* **Given problem**
Return the lines of the records below, starting with the line that contains "orange hexagon: moved 2 px right, 2 px down" and going on through the line that contains "red trapezoid: moved 17 px right, 29 px up", both included, reproduced verbatim. Omit the picture lines from your answer.
___
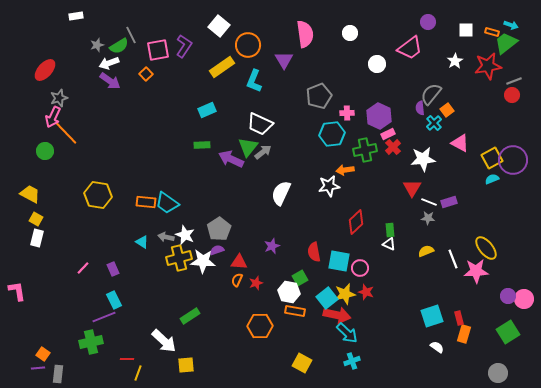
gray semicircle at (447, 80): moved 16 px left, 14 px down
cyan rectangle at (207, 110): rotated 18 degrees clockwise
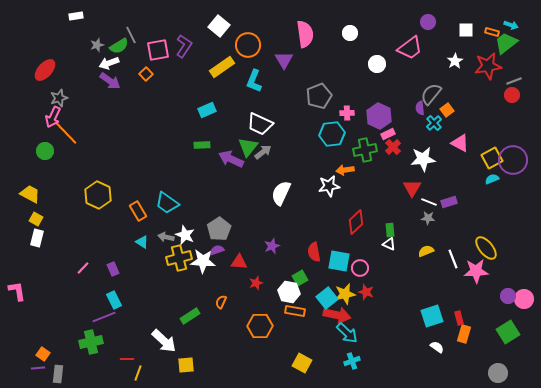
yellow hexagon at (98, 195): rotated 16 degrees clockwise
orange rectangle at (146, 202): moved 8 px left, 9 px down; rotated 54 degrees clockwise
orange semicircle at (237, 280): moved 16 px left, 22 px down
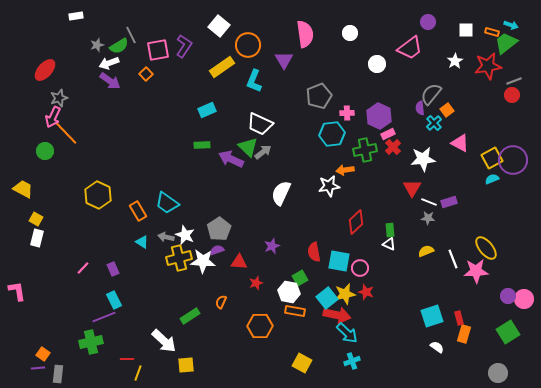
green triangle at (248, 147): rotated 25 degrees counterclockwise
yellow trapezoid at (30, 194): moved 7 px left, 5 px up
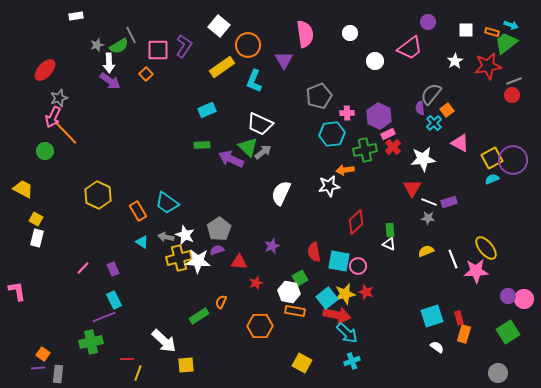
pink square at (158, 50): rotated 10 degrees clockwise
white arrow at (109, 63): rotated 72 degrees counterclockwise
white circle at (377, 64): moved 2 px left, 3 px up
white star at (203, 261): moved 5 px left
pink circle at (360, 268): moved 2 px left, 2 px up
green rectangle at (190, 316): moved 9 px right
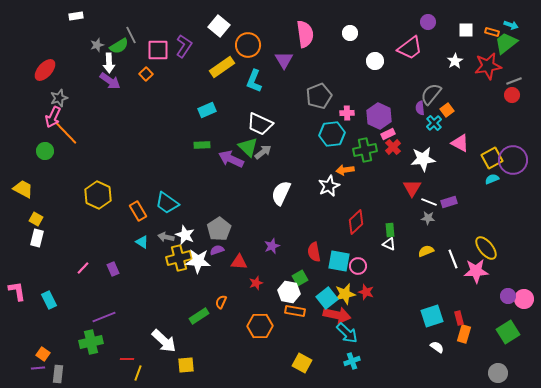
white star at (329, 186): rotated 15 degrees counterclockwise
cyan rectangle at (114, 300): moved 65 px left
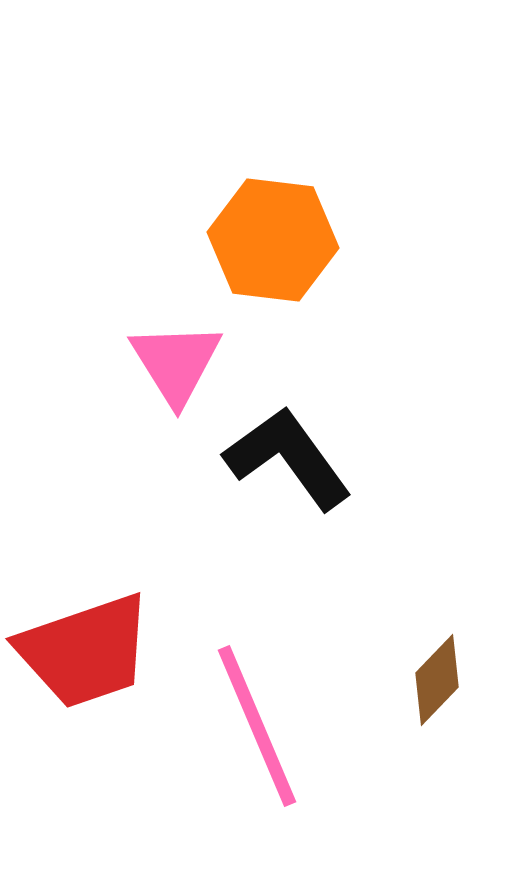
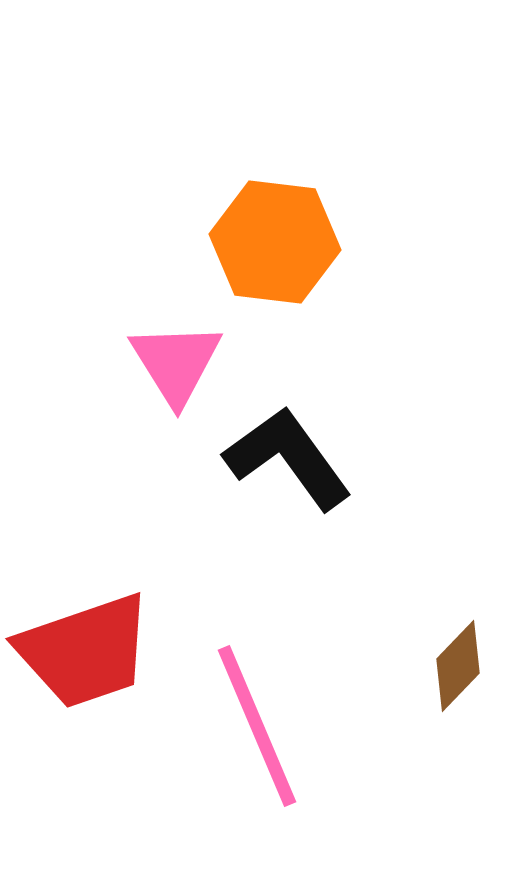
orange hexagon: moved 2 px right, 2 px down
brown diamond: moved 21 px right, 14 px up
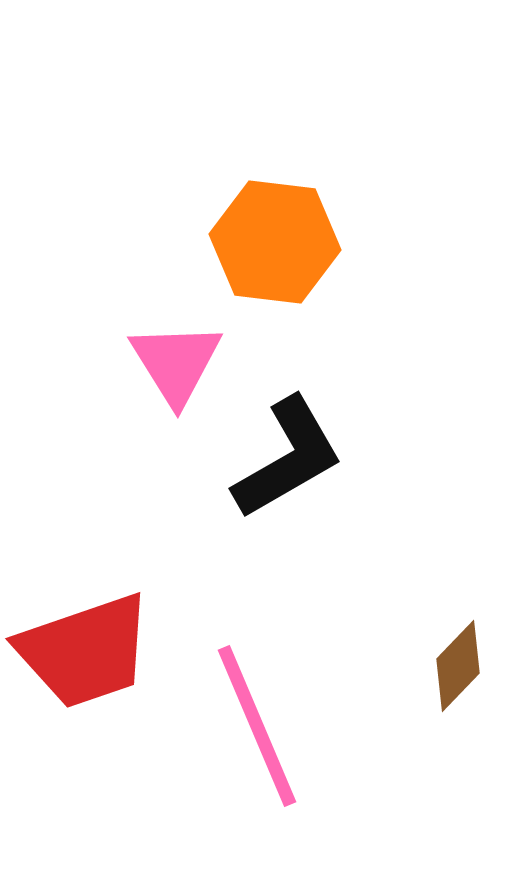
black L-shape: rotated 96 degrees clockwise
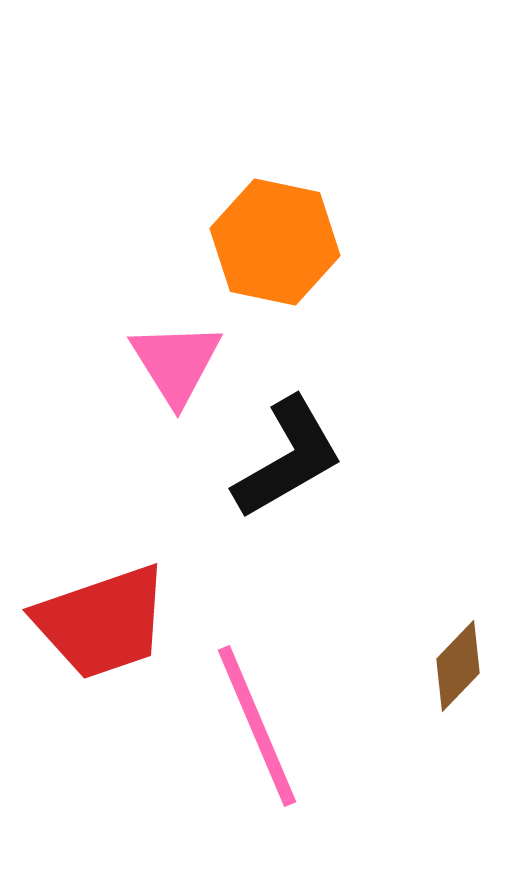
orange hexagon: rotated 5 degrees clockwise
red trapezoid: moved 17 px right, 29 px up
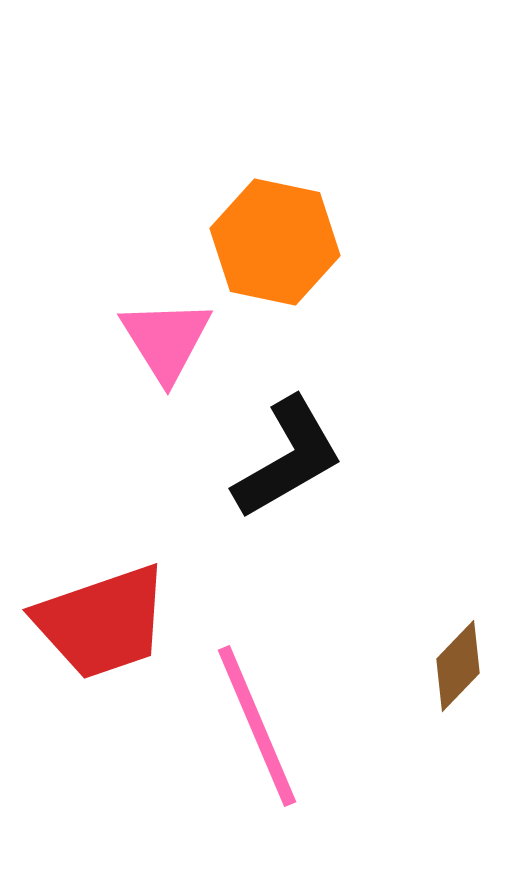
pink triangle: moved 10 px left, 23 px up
___
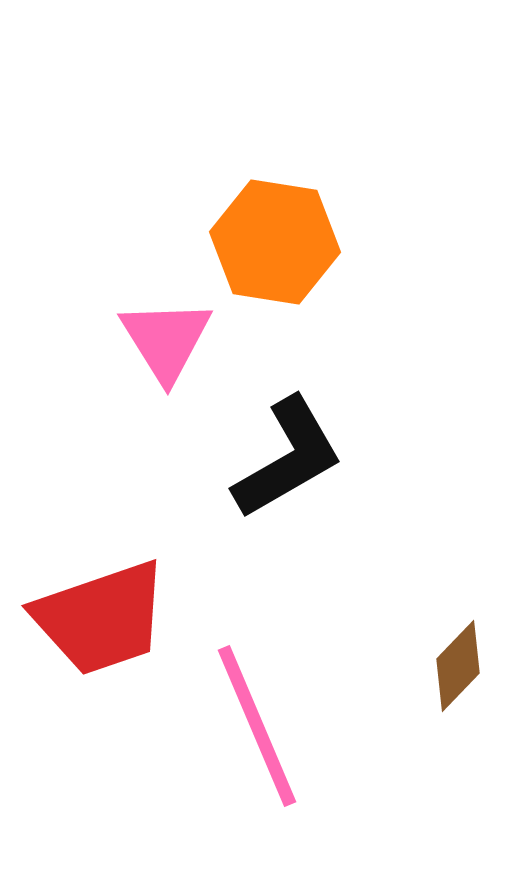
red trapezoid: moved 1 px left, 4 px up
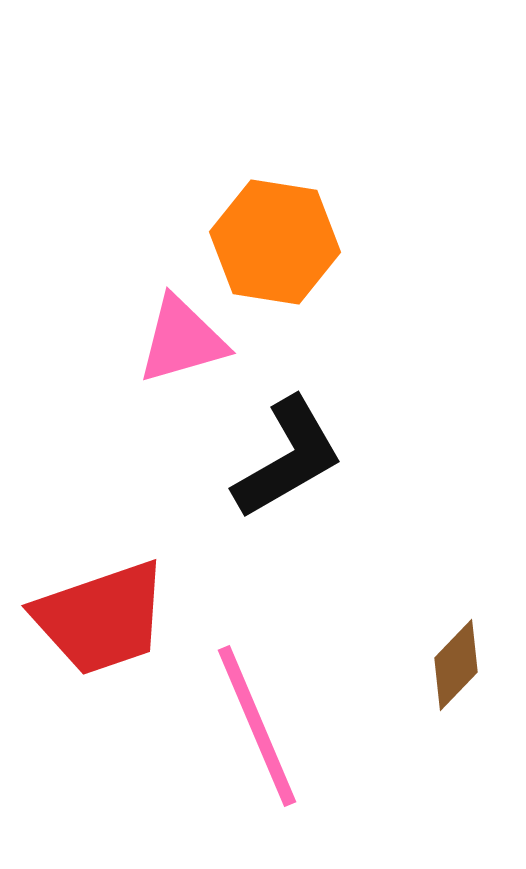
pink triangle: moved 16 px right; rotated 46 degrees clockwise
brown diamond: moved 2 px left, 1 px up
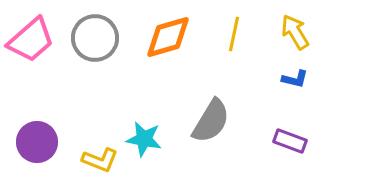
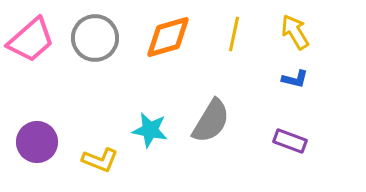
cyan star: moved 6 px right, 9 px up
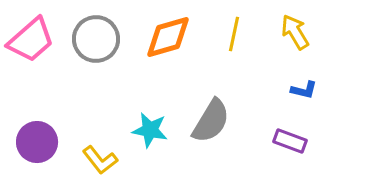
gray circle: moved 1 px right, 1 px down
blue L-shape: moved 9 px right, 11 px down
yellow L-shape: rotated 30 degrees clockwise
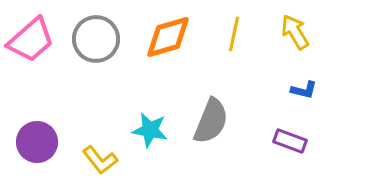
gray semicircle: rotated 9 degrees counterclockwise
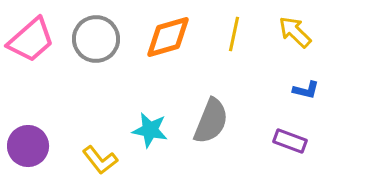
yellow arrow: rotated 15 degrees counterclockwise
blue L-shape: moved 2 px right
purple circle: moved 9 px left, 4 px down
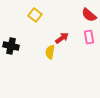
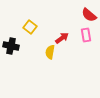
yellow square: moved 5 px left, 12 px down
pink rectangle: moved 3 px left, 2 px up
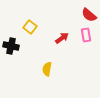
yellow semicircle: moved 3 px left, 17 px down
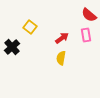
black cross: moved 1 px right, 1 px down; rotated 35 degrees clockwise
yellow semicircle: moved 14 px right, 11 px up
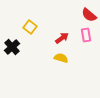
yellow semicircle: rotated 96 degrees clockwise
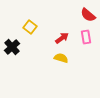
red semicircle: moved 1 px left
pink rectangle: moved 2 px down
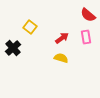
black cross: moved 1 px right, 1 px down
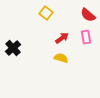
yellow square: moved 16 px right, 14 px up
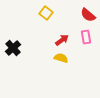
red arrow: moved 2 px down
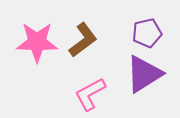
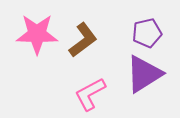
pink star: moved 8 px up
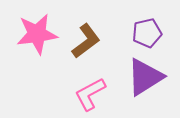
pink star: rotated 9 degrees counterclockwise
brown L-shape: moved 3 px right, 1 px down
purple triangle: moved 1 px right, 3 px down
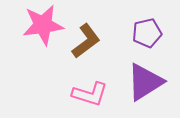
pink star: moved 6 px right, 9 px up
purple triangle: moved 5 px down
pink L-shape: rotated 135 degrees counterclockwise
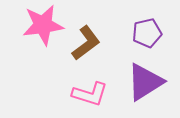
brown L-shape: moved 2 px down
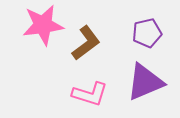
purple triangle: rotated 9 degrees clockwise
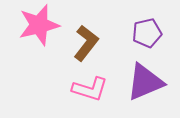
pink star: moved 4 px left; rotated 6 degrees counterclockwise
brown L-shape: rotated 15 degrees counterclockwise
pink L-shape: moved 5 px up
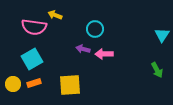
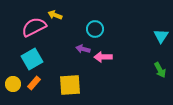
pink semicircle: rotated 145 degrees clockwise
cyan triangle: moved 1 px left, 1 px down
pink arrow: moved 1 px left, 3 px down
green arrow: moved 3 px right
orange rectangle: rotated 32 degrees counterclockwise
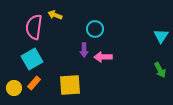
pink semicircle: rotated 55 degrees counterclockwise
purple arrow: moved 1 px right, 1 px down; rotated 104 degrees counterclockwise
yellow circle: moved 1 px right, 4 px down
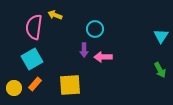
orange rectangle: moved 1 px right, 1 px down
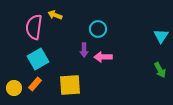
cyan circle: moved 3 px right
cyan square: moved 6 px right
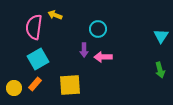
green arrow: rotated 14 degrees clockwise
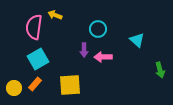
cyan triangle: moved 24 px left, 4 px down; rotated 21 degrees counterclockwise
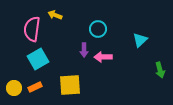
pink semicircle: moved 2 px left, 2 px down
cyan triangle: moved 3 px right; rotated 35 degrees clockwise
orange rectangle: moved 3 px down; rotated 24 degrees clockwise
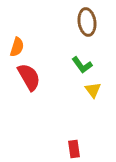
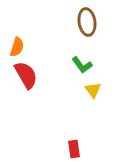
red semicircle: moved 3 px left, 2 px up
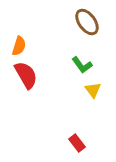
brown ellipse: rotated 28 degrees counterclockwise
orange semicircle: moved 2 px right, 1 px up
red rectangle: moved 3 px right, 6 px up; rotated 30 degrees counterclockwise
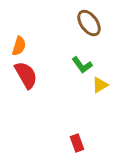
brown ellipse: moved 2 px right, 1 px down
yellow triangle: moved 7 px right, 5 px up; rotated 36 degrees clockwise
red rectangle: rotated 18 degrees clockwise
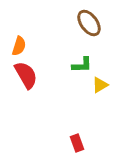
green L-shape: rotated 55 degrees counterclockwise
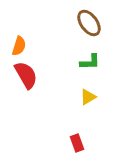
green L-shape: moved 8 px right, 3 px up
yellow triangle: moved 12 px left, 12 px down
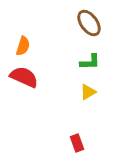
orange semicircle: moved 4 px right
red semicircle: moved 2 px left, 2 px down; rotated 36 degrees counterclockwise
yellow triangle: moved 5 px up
___
* **Response**
orange hexagon: moved 2 px right, 2 px down
brown diamond: moved 21 px right, 14 px up
black L-shape: rotated 96 degrees clockwise
orange hexagon: rotated 5 degrees clockwise
red trapezoid: moved 17 px right, 29 px up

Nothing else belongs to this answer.